#### Input data
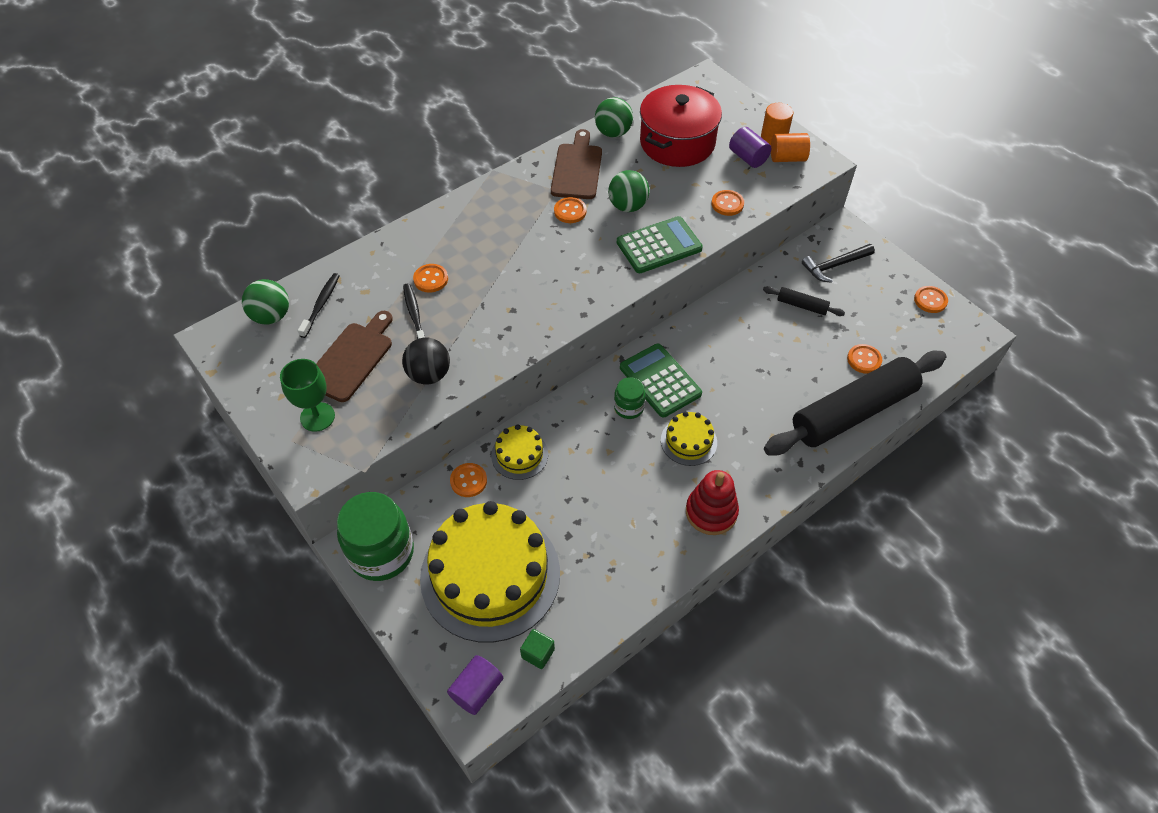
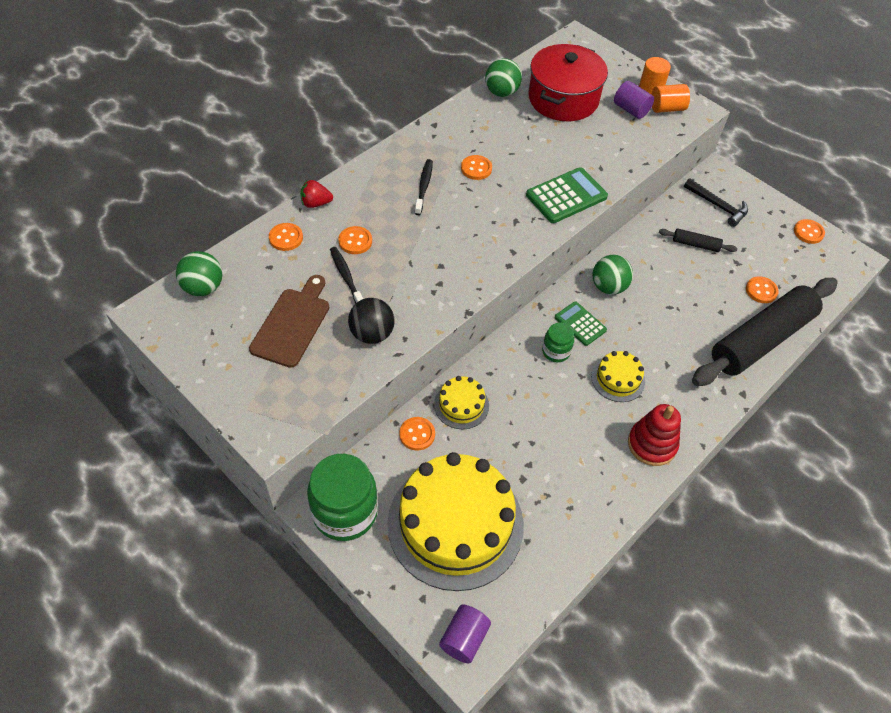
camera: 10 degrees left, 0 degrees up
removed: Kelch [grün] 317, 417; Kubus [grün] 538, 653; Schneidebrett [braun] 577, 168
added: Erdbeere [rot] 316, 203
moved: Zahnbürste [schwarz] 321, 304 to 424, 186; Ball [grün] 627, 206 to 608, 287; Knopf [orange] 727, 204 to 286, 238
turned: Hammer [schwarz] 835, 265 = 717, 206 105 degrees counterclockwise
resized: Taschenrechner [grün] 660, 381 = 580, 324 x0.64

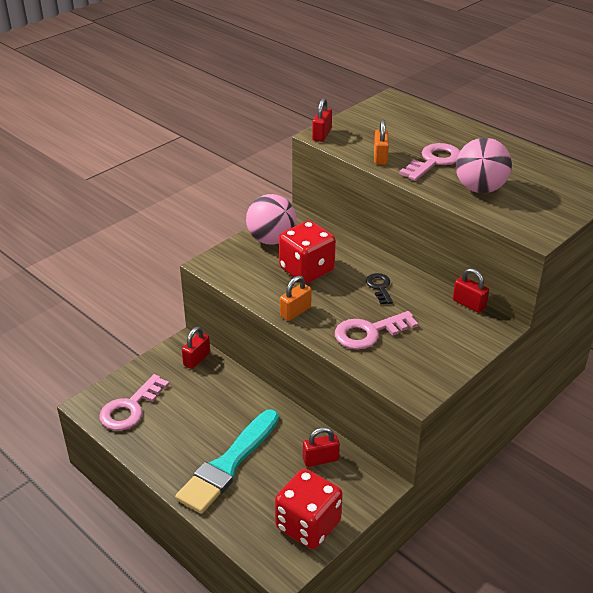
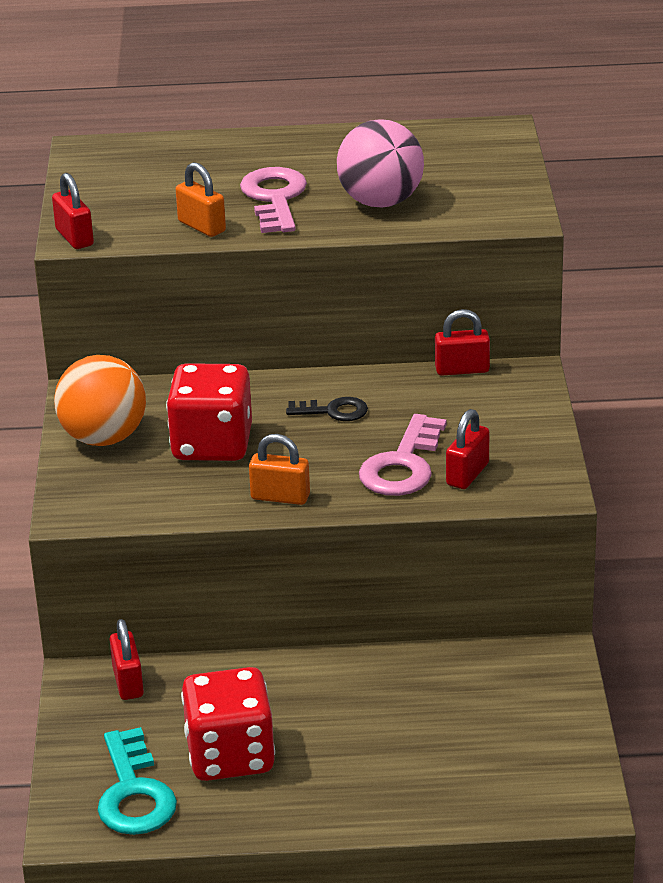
camera: 45 degrees left, 5 degrees down
removed: Pinsel [türkis] 228, 464
moved: Spielwürfel [rot] 308, 525 to 230, 756; Vorhängeschloss [rot] 320, 459 to 467, 474
recoloured: Schlüssel [rosa] 130, 408 to Schlüssel [türkis] 134, 793; Ball [rosa] 271, 240 to Ball [orange] 104, 438
turned: Vorhängeschloss [orange] 295, 312 = 280, 497 75 degrees counterclockwise; Schlüssel [schwarz] 379, 287 = 334, 411 150 degrees clockwise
########
Work item | Produce the entries above once more, exactly as given, with each picture left out.

Written solution |
camera: 10 degrees left, 0 degrees up
removed: Kelch [grün] 317, 417; Kubus [grün] 538, 653; Schneidebrett [braun] 577, 168
added: Erdbeere [rot] 316, 203
moved: Zahnbürste [schwarz] 321, 304 to 424, 186; Ball [grün] 627, 206 to 608, 287; Knopf [orange] 727, 204 to 286, 238
turned: Hammer [schwarz] 835, 265 = 717, 206 105 degrees counterclockwise
resized: Taschenrechner [grün] 660, 381 = 580, 324 x0.64

camera: 45 degrees left, 5 degrees down
removed: Pinsel [türkis] 228, 464
moved: Spielwürfel [rot] 308, 525 to 230, 756; Vorhängeschloss [rot] 320, 459 to 467, 474
recoloured: Schlüssel [rosa] 130, 408 to Schlüssel [türkis] 134, 793; Ball [rosa] 271, 240 to Ball [orange] 104, 438
turned: Vorhängeschloss [orange] 295, 312 = 280, 497 75 degrees counterclockwise; Schlüssel [schwarz] 379, 287 = 334, 411 150 degrees clockwise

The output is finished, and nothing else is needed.